[Dataset excerpts]
═══
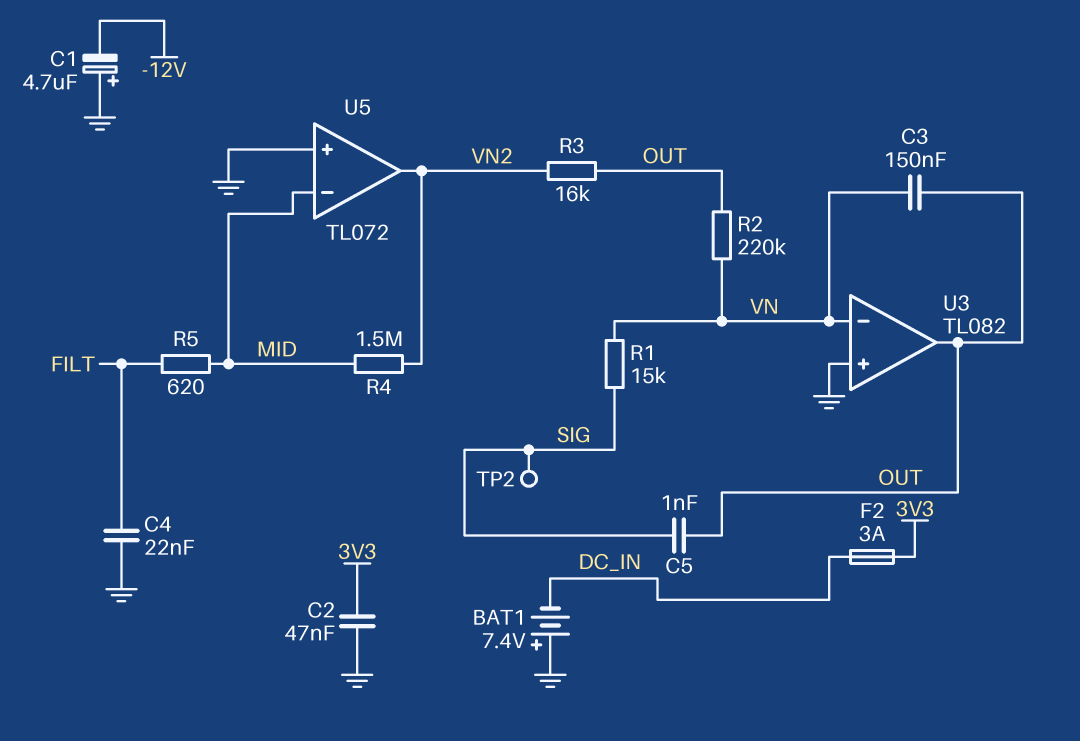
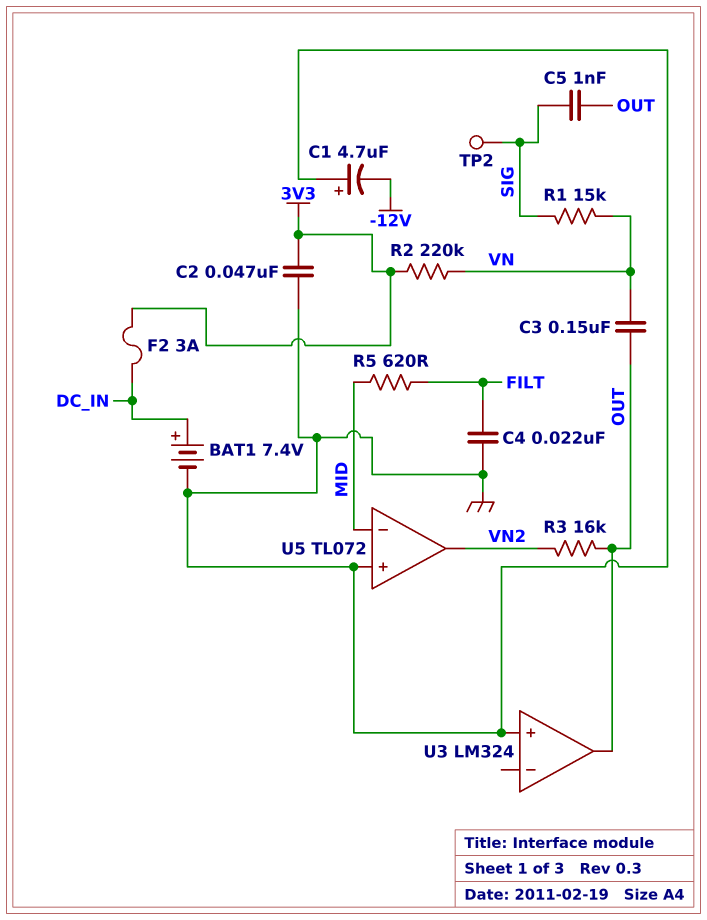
BAT1: 7.4V (plus GND, minus DC_IN) -> 7.4V (plus DC_IN, minus GND)
R2: 220k (OUT, VN) -> 220k (3V3, VN)
R4: 1.5M (MID, VN2) -> none
U3: TL082 -> LM324
U3 pin in-: VN -> none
═══
[Exercise brief]
Please write out exactly the line containing "R2: 220k (OUT, VN) -> 220k (3V3, VN)" and every line after it through the end of the records, nothing more.

[Written solution]
R2: 220k (OUT, VN) -> 220k (3V3, VN)
R4: 1.5M (MID, VN2) -> none
U3: TL082 -> LM324
U3 pin in-: VN -> none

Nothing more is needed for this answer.